*** DATA SECTION Section Begins ***

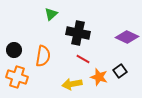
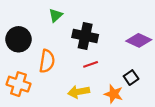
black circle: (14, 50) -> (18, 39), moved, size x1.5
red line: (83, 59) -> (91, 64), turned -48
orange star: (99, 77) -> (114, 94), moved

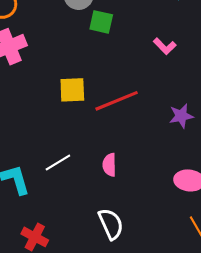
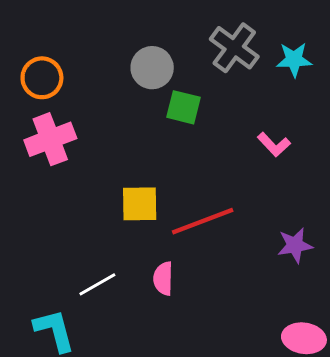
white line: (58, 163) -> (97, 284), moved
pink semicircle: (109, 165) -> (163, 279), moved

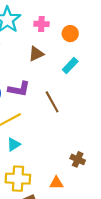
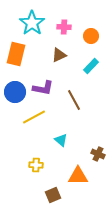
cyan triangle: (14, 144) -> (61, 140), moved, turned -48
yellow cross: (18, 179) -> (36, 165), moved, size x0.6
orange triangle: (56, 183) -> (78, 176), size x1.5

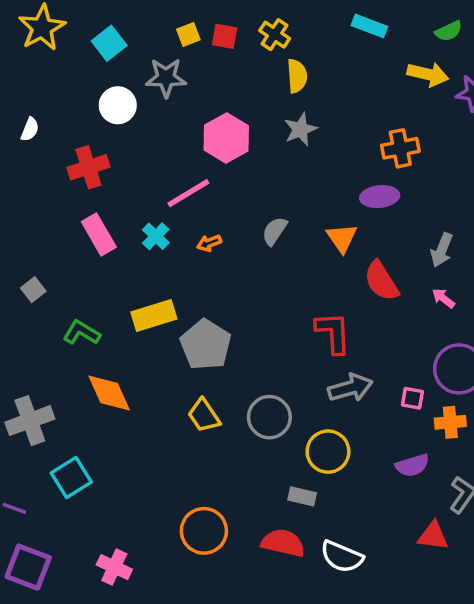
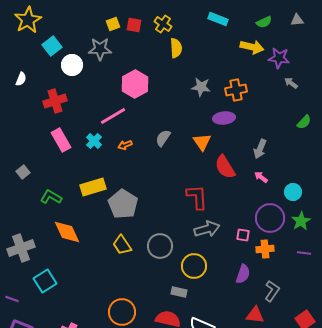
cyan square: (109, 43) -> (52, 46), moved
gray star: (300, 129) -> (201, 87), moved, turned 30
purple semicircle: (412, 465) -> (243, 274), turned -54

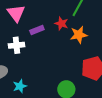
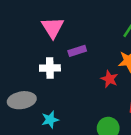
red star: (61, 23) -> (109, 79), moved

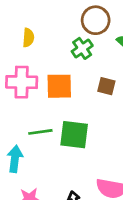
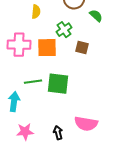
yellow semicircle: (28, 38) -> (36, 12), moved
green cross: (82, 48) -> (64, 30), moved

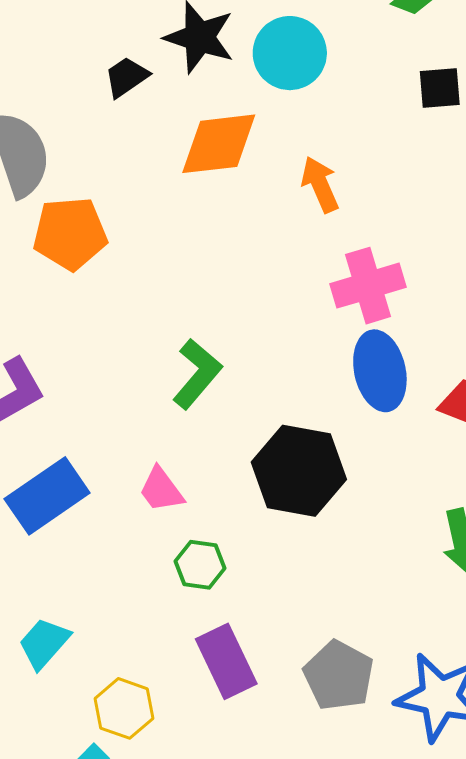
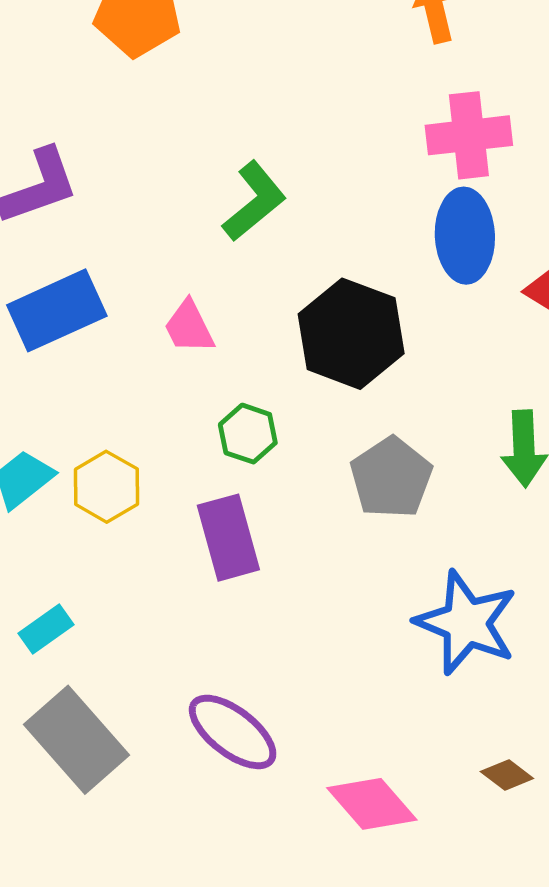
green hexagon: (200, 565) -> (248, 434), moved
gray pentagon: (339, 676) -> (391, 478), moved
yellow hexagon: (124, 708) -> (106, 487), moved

*** DATA SECTION Section Ends ***
*** DATA SECTION Section Begins ***

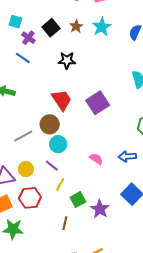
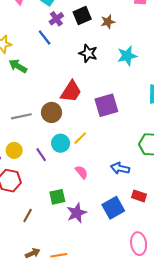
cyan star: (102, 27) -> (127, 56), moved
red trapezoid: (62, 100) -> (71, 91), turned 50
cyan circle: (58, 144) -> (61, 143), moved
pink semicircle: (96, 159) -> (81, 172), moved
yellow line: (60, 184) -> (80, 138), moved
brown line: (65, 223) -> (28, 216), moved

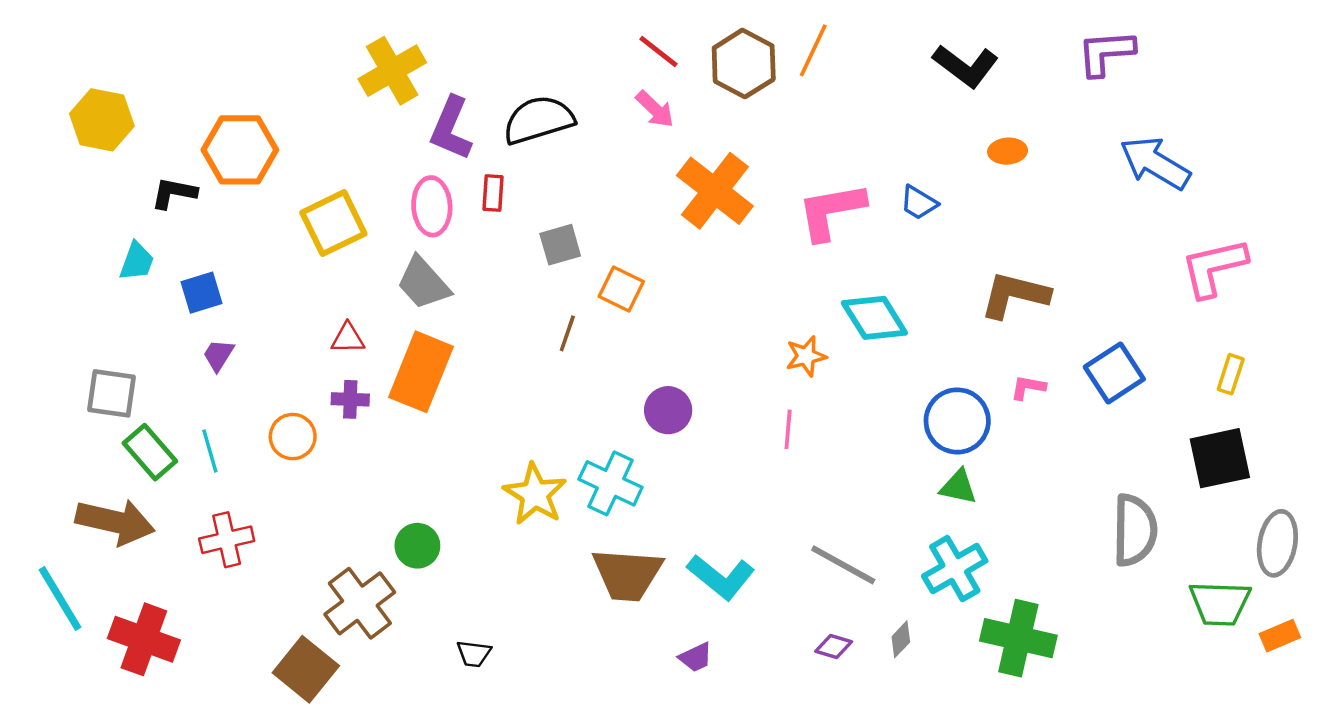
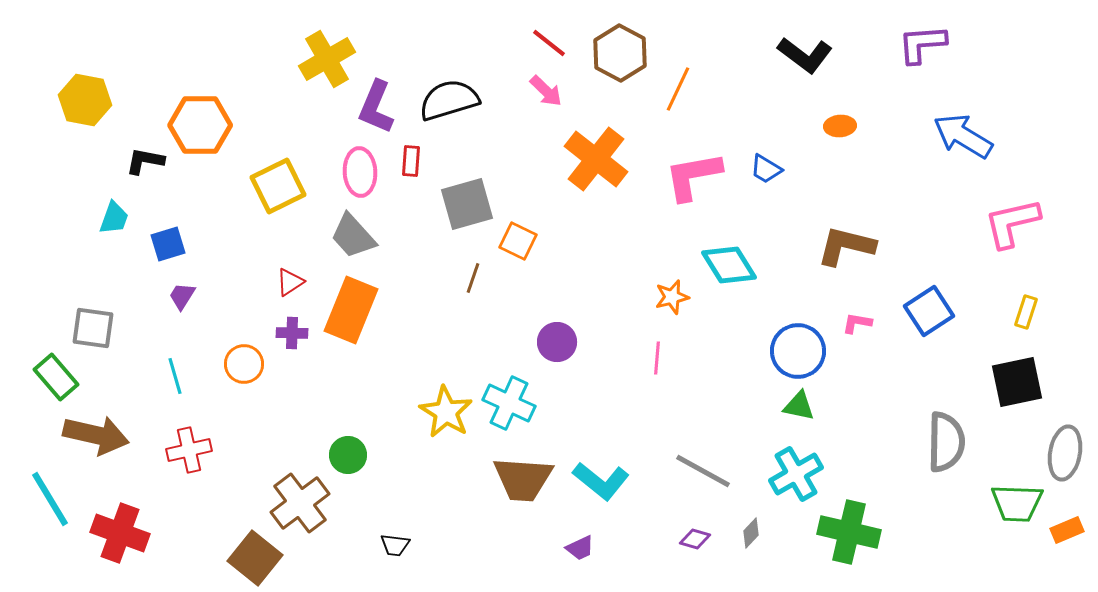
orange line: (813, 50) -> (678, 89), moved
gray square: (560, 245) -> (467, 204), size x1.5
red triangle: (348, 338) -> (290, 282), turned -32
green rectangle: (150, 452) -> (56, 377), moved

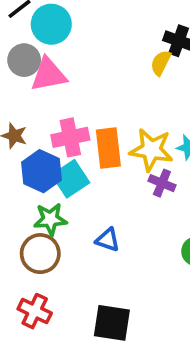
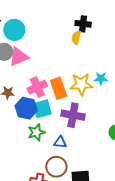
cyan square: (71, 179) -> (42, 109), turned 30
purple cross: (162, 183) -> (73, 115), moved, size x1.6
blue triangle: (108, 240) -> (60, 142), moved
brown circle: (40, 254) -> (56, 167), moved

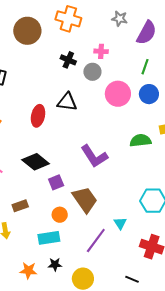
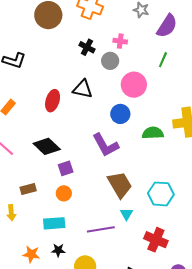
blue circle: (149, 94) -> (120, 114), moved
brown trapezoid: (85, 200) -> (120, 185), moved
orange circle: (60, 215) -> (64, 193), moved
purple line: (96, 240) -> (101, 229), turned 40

*** DATA SECTION Section Ends ***

◆ TO DO
Return every line of the preceding records in which the word "gray" appears.

◆ SOLUTION TO THE EXERCISE
gray star: (300, 129) -> (201, 87), moved, turned 30
gray pentagon: (339, 676) -> (391, 478), moved
gray square: (560, 245) -> (467, 204), size x1.5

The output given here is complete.